> **Stored records**:
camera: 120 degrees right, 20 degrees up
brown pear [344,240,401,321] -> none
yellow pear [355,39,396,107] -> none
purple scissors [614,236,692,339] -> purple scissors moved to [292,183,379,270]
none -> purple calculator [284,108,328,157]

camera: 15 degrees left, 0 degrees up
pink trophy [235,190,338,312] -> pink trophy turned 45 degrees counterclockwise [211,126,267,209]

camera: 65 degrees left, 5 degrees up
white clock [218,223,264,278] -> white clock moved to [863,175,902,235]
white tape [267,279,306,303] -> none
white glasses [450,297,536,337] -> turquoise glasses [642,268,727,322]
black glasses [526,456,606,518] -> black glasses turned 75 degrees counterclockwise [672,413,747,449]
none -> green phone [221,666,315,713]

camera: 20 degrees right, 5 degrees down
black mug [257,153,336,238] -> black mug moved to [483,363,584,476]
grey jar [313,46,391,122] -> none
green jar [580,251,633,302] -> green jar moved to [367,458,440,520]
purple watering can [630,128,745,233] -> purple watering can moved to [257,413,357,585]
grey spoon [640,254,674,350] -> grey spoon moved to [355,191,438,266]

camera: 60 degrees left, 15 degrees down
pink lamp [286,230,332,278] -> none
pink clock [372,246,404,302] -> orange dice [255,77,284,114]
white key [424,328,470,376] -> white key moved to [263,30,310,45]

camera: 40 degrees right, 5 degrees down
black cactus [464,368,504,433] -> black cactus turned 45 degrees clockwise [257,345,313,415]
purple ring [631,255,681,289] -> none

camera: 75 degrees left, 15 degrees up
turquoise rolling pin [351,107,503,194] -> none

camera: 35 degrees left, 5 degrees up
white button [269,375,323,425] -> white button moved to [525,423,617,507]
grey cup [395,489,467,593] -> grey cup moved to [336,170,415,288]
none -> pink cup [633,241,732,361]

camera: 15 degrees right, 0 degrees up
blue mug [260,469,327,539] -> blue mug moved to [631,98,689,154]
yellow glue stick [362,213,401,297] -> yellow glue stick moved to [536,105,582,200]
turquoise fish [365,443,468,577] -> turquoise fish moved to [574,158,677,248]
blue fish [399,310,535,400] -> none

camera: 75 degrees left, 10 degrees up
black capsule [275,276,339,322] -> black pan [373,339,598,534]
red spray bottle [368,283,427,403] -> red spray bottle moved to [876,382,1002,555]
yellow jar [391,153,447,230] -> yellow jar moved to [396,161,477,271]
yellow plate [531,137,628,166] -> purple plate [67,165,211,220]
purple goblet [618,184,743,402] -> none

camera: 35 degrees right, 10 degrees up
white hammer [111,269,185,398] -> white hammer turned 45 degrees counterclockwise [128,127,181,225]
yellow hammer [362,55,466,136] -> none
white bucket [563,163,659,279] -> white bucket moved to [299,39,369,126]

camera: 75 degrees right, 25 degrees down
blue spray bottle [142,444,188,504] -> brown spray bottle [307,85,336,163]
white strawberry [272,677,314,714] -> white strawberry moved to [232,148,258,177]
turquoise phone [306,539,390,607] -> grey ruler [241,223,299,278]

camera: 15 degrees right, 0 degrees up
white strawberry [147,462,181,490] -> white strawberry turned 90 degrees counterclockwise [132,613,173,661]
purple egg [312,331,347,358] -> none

> **Required work**:
Word for word, copy the line containing "grey jar [313,46,391,122] -> none" and each line after it to the end of the records, and nothing besides.

> **Task answer**:
grey jar [313,46,391,122] -> none
green jar [580,251,633,302] -> green jar moved to [367,458,440,520]
purple watering can [630,128,745,233] -> purple watering can moved to [257,413,357,585]
grey spoon [640,254,674,350] -> grey spoon moved to [355,191,438,266]

camera: 60 degrees left, 15 degrees down
pink lamp [286,230,332,278] -> none
pink clock [372,246,404,302] -> orange dice [255,77,284,114]
white key [424,328,470,376] -> white key moved to [263,30,310,45]

camera: 40 degrees right, 5 degrees down
black cactus [464,368,504,433] -> black cactus turned 45 degrees clockwise [257,345,313,415]
purple ring [631,255,681,289] -> none

camera: 75 degrees left, 15 degrees up
turquoise rolling pin [351,107,503,194] -> none

camera: 35 degrees left, 5 degrees up
white button [269,375,323,425] -> white button moved to [525,423,617,507]
grey cup [395,489,467,593] -> grey cup moved to [336,170,415,288]
none -> pink cup [633,241,732,361]

camera: 15 degrees right, 0 degrees up
blue mug [260,469,327,539] -> blue mug moved to [631,98,689,154]
yellow glue stick [362,213,401,297] -> yellow glue stick moved to [536,105,582,200]
turquoise fish [365,443,468,577] -> turquoise fish moved to [574,158,677,248]
blue fish [399,310,535,400] -> none

camera: 75 degrees left, 10 degrees up
black capsule [275,276,339,322] -> black pan [373,339,598,534]
red spray bottle [368,283,427,403] -> red spray bottle moved to [876,382,1002,555]
yellow jar [391,153,447,230] -> yellow jar moved to [396,161,477,271]
yellow plate [531,137,628,166] -> purple plate [67,165,211,220]
purple goblet [618,184,743,402] -> none

camera: 35 degrees right, 10 degrees up
white hammer [111,269,185,398] -> white hammer turned 45 degrees counterclockwise [128,127,181,225]
yellow hammer [362,55,466,136] -> none
white bucket [563,163,659,279] -> white bucket moved to [299,39,369,126]

camera: 75 degrees right, 25 degrees down
blue spray bottle [142,444,188,504] -> brown spray bottle [307,85,336,163]
white strawberry [272,677,314,714] -> white strawberry moved to [232,148,258,177]
turquoise phone [306,539,390,607] -> grey ruler [241,223,299,278]

camera: 15 degrees right, 0 degrees up
white strawberry [147,462,181,490] -> white strawberry turned 90 degrees counterclockwise [132,613,173,661]
purple egg [312,331,347,358] -> none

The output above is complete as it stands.